In the data below, begin at the line with "camera: 120 degrees right, 15 degrees down" and stop after the line with "(504, 300) = (761, 387): yellow"; output those lines exactly and no pictures.

---+---

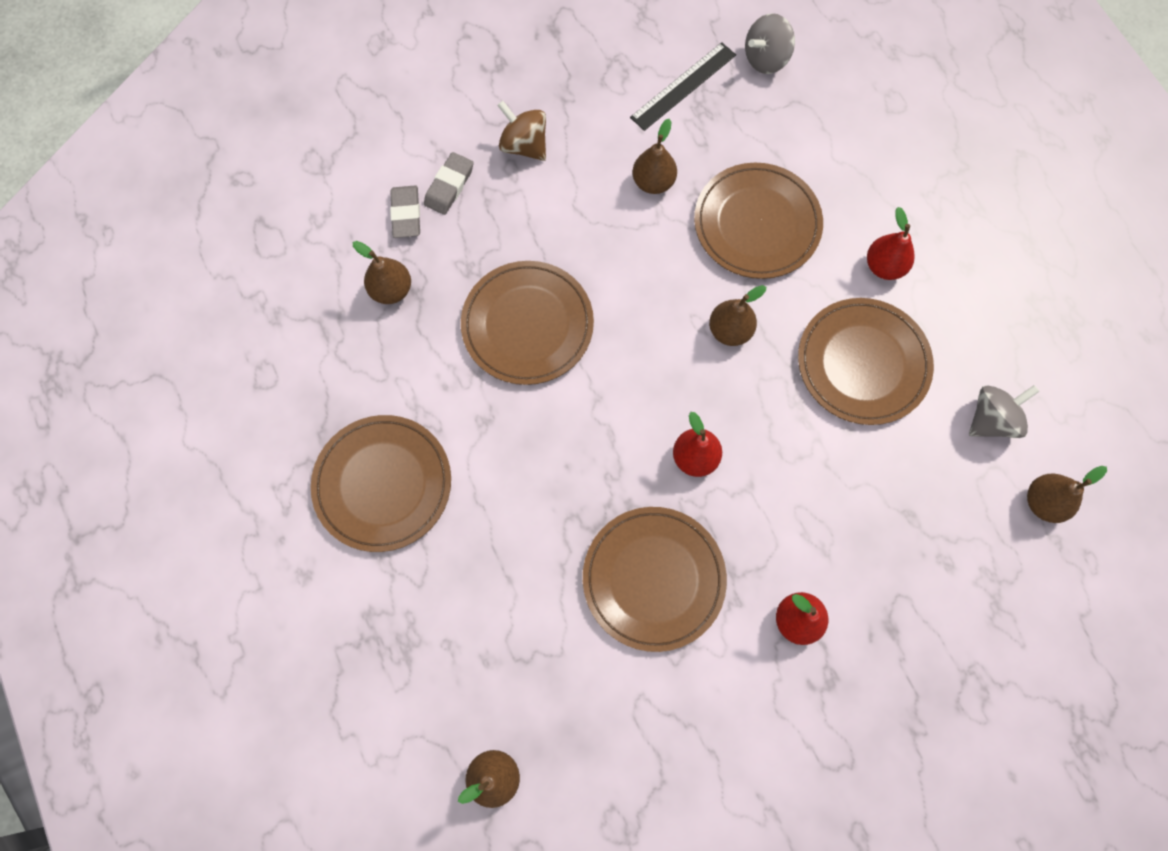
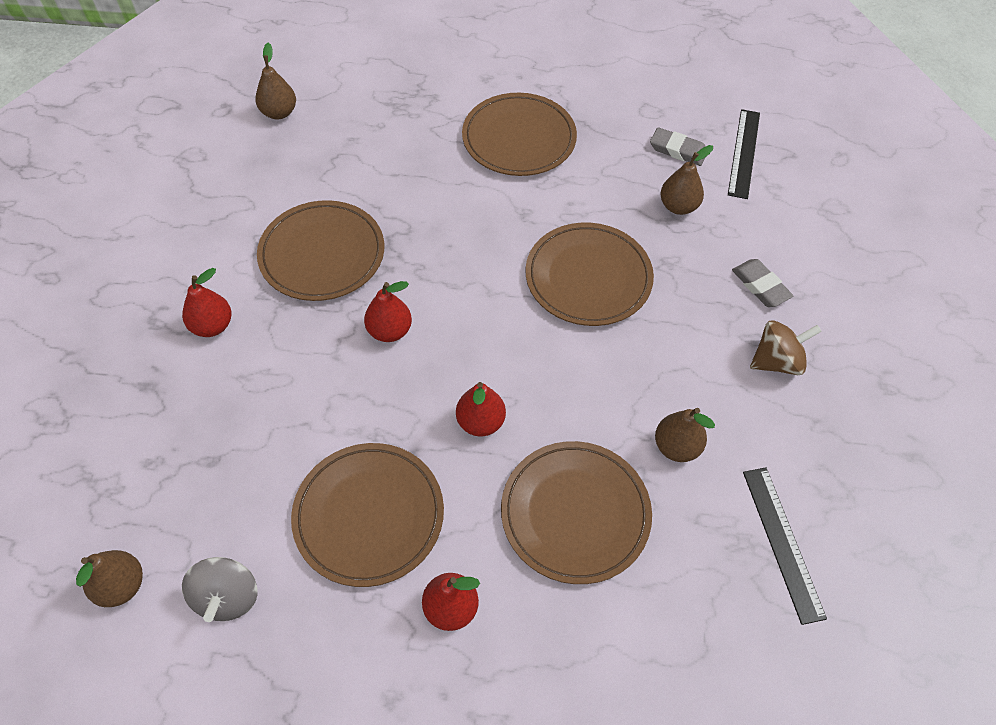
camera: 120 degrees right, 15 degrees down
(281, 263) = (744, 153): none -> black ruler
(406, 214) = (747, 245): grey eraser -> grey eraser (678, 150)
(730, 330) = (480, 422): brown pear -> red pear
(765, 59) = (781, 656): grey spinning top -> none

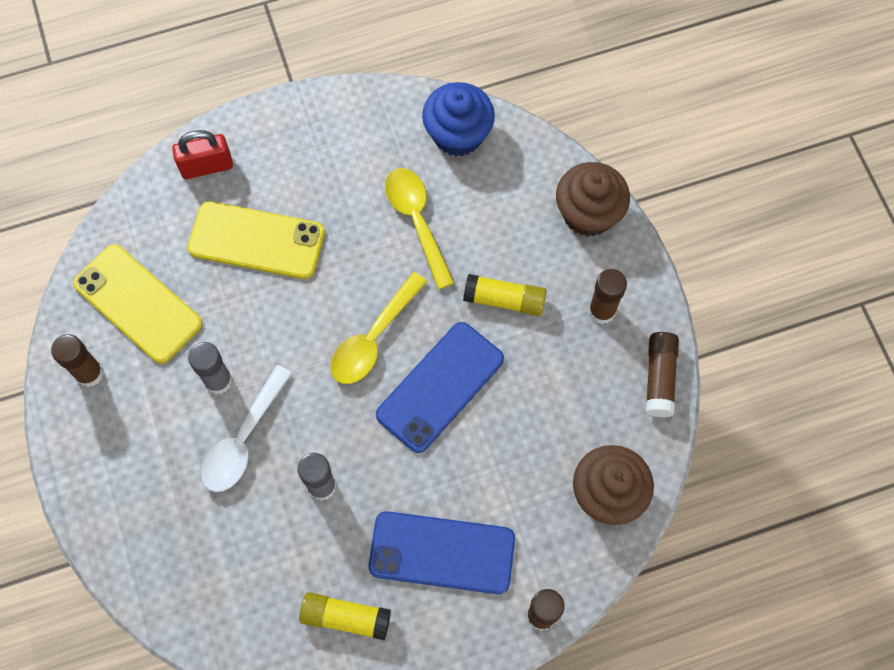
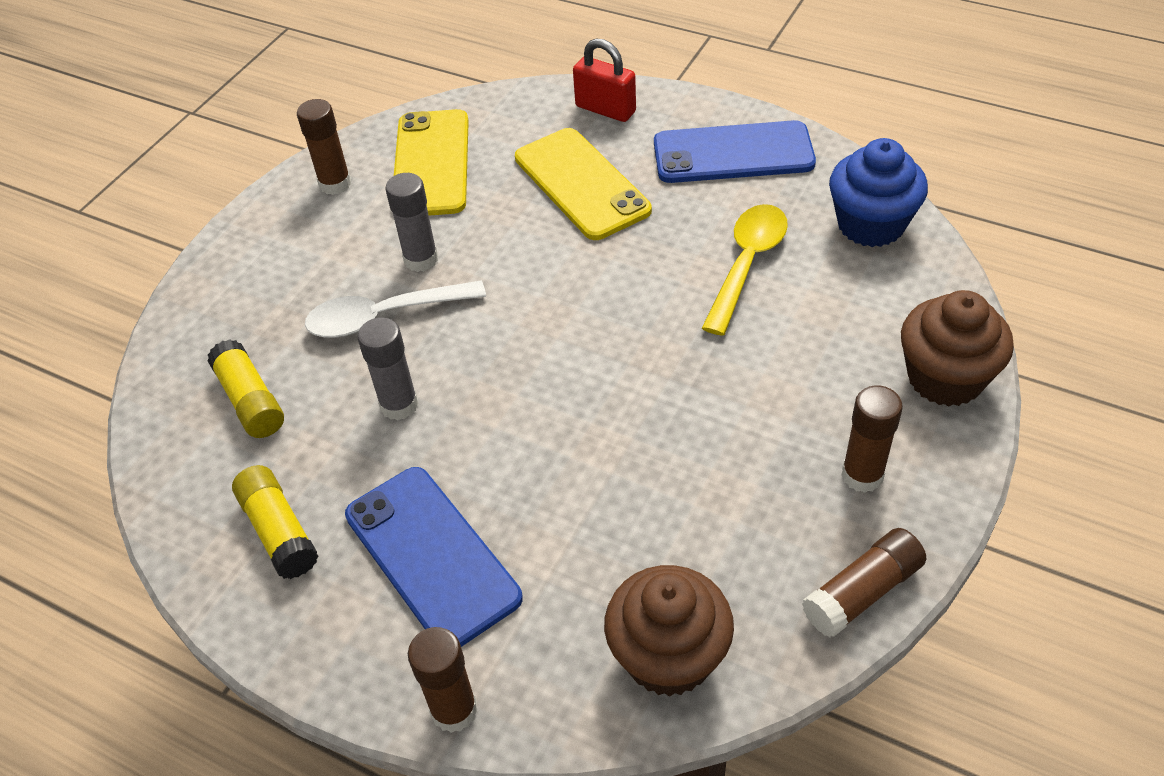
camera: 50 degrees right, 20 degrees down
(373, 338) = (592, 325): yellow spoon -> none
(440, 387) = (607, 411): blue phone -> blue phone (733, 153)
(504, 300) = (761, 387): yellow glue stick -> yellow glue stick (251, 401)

---+---

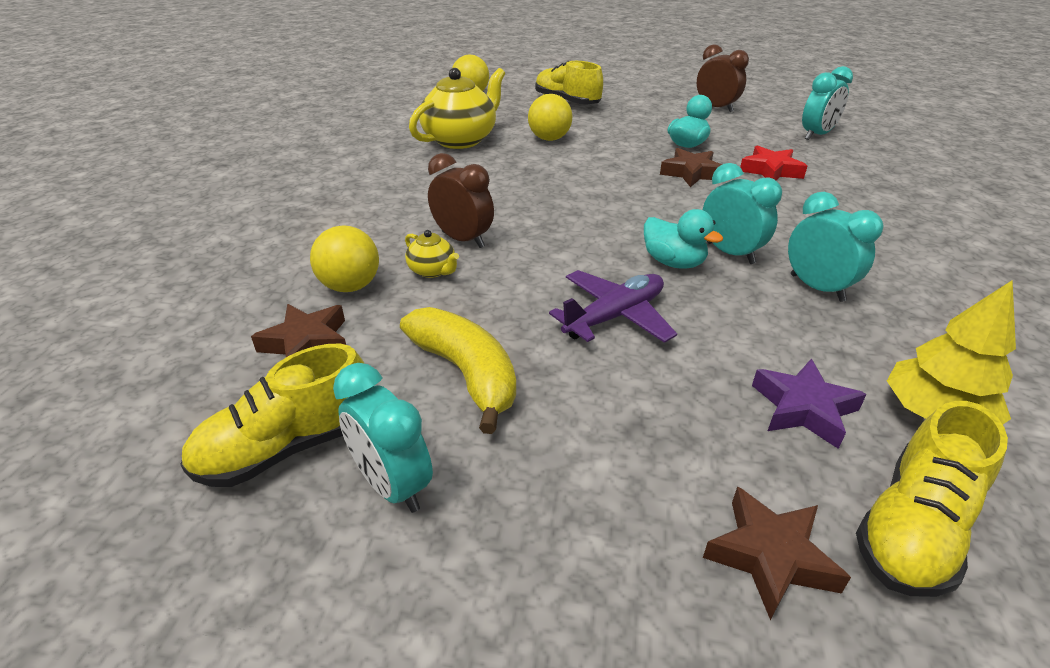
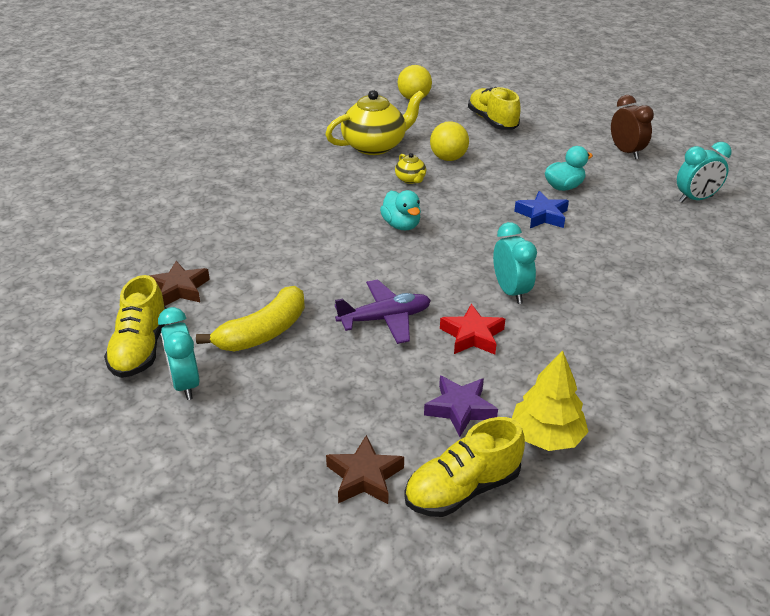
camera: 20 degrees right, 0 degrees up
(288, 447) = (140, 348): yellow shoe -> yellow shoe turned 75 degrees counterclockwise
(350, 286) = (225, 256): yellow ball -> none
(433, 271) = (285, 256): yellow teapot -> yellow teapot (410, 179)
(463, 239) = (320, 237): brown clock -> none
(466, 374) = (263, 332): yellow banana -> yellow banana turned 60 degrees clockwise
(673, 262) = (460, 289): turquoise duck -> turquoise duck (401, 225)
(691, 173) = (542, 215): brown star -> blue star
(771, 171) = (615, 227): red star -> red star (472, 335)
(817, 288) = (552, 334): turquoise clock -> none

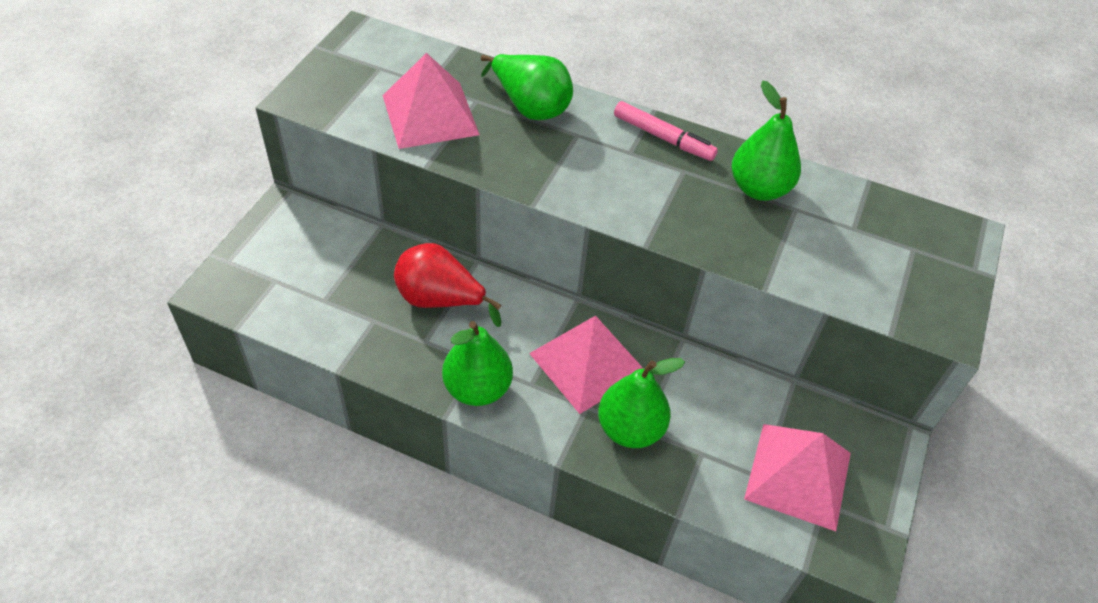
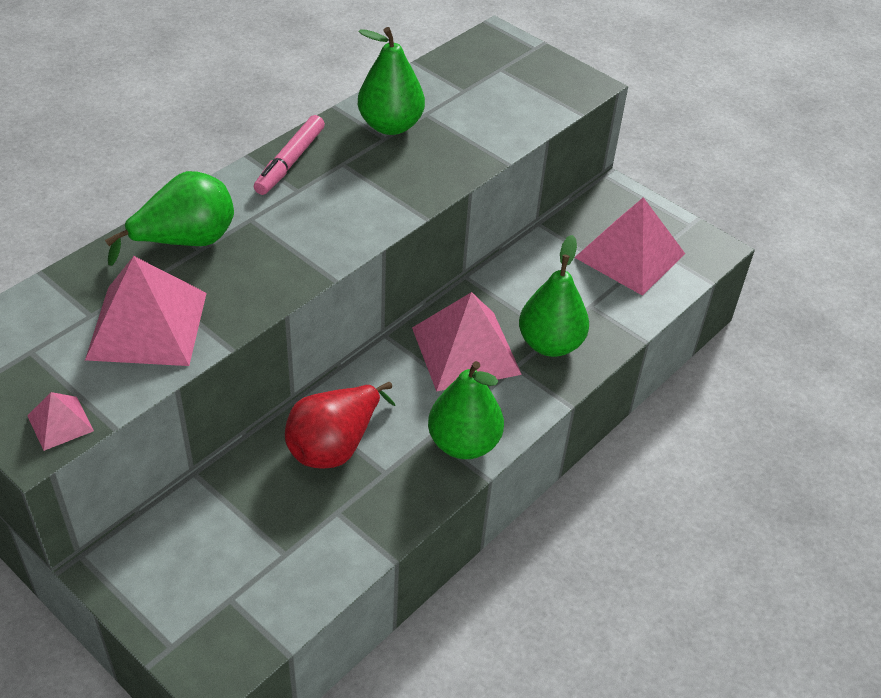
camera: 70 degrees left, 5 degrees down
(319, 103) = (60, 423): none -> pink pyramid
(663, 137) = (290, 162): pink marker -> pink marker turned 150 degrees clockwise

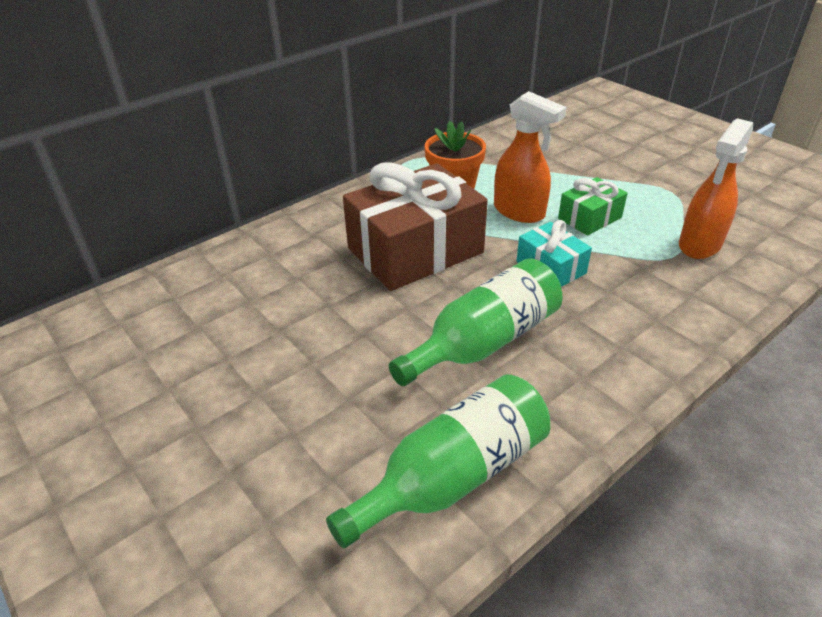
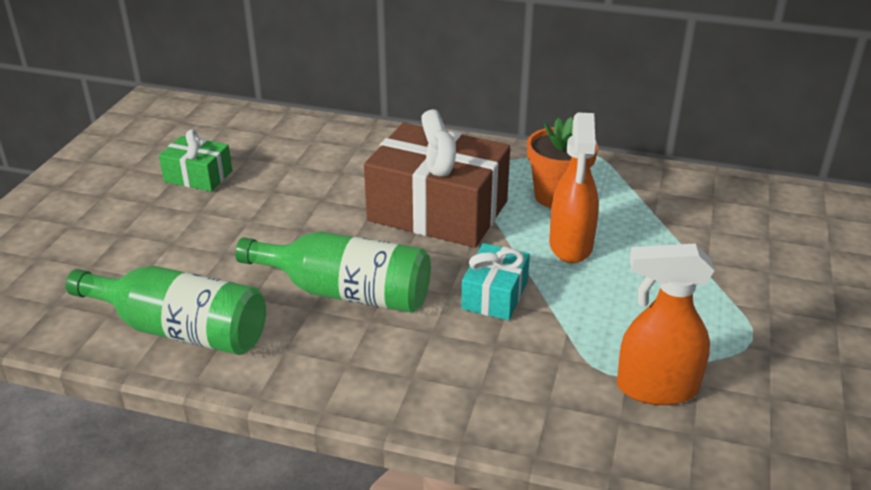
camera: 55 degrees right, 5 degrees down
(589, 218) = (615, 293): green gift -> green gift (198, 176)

---+---

### [EXERCISE OUTPUT]
camera: 120 degrees right, 15 degrees down
(281, 263) = (744, 153): none -> black ruler
(406, 214) = (747, 245): grey eraser -> grey eraser (678, 150)
(730, 330) = (480, 422): brown pear -> red pear
(765, 59) = (781, 656): grey spinning top -> none

camera: 50 degrees right, 20 degrees down
(373, 338) = (592, 325): yellow spoon -> none
(440, 387) = (607, 411): blue phone -> blue phone (733, 153)
(504, 300) = (761, 387): yellow glue stick -> yellow glue stick (251, 401)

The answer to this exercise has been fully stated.